**Provided data**
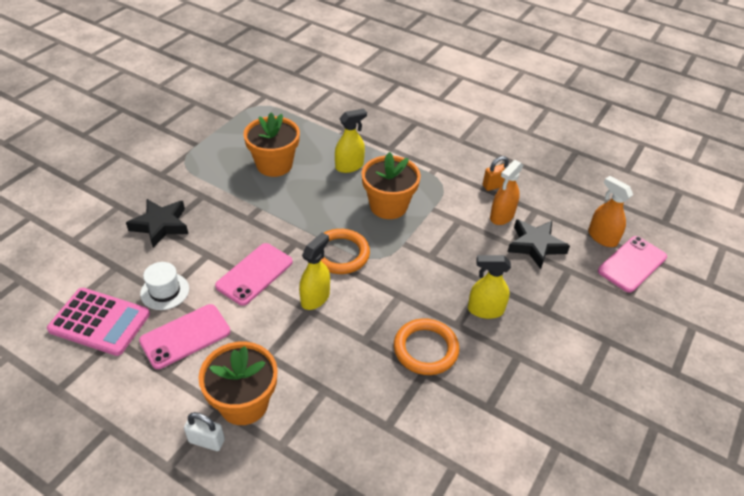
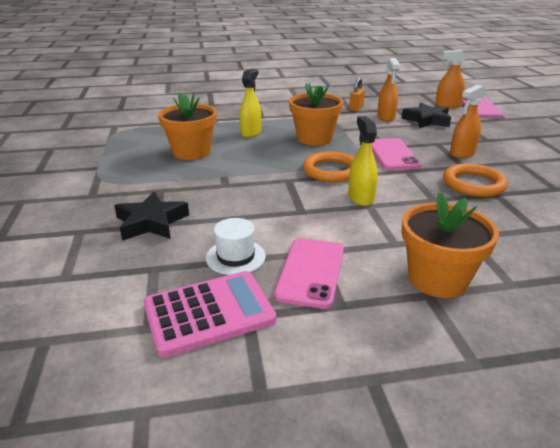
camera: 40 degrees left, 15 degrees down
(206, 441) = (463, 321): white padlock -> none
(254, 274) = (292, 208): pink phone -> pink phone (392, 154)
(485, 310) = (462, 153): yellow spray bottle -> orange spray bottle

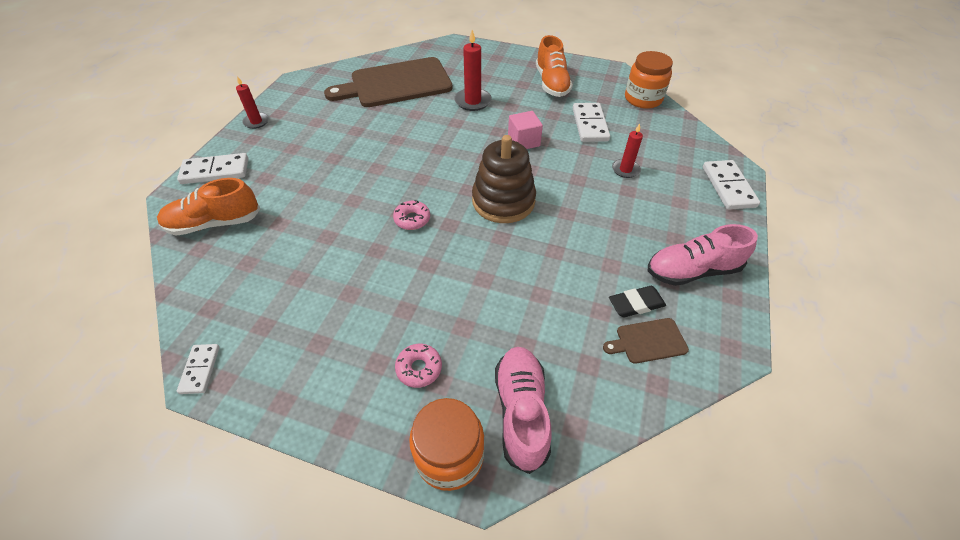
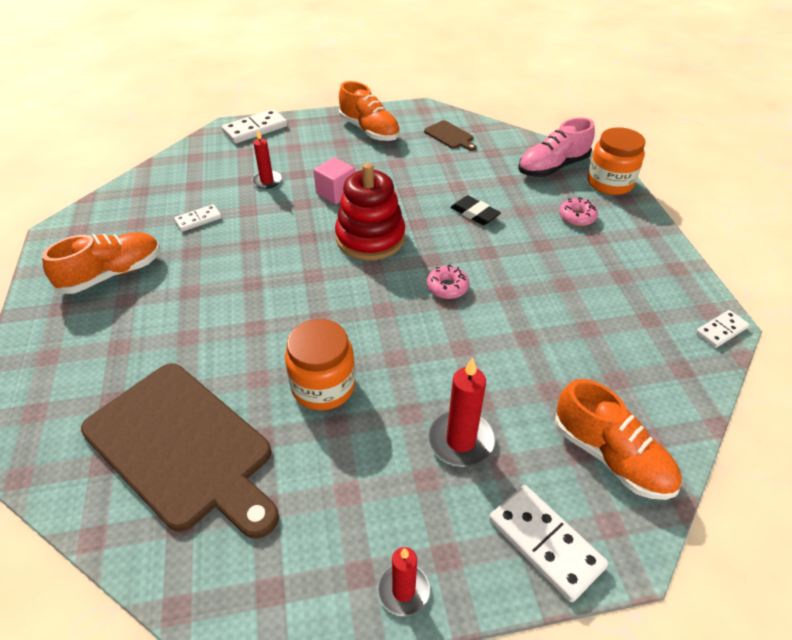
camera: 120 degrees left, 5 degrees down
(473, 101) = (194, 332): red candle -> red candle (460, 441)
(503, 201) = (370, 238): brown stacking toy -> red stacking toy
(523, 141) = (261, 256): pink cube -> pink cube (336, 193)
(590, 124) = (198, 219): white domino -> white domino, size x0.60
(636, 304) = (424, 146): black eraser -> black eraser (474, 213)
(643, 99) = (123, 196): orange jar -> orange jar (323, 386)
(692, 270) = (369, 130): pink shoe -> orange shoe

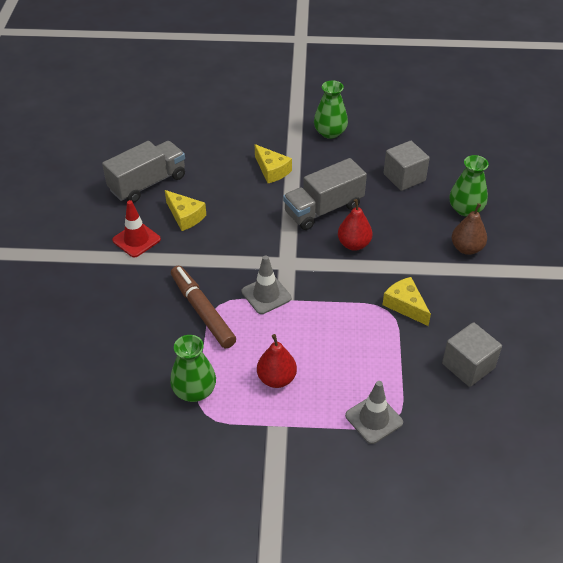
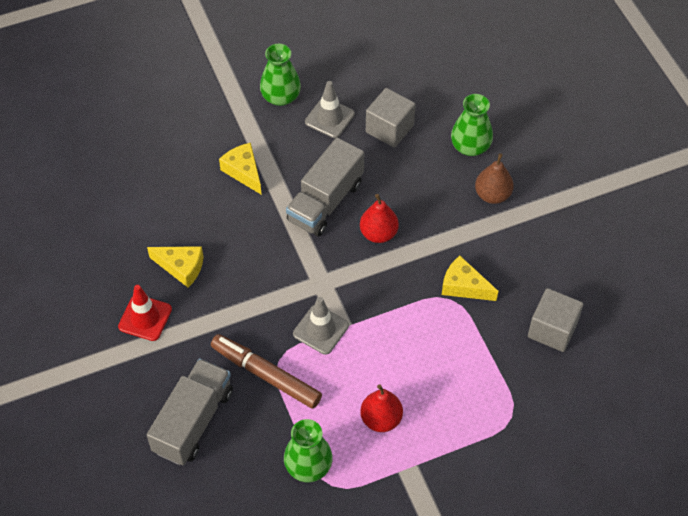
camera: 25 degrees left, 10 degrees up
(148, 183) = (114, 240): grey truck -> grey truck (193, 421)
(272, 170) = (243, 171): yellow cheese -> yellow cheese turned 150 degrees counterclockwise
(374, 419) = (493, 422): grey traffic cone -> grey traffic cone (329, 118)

**Task instructions**
Transcribe exactly the lines above, beginning at the one with "(692, 270) = (369, 130): pink" and going up to and including the one with "(272, 170) = (243, 171): yellow". Pictures do not belong in the copy.

**Your response**
(692, 270) = (369, 130): pink shoe -> orange shoe

camera: 25 degrees left, 10 degrees up
(148, 183) = (114, 240): grey truck -> grey truck (193, 421)
(272, 170) = (243, 171): yellow cheese -> yellow cheese turned 150 degrees counterclockwise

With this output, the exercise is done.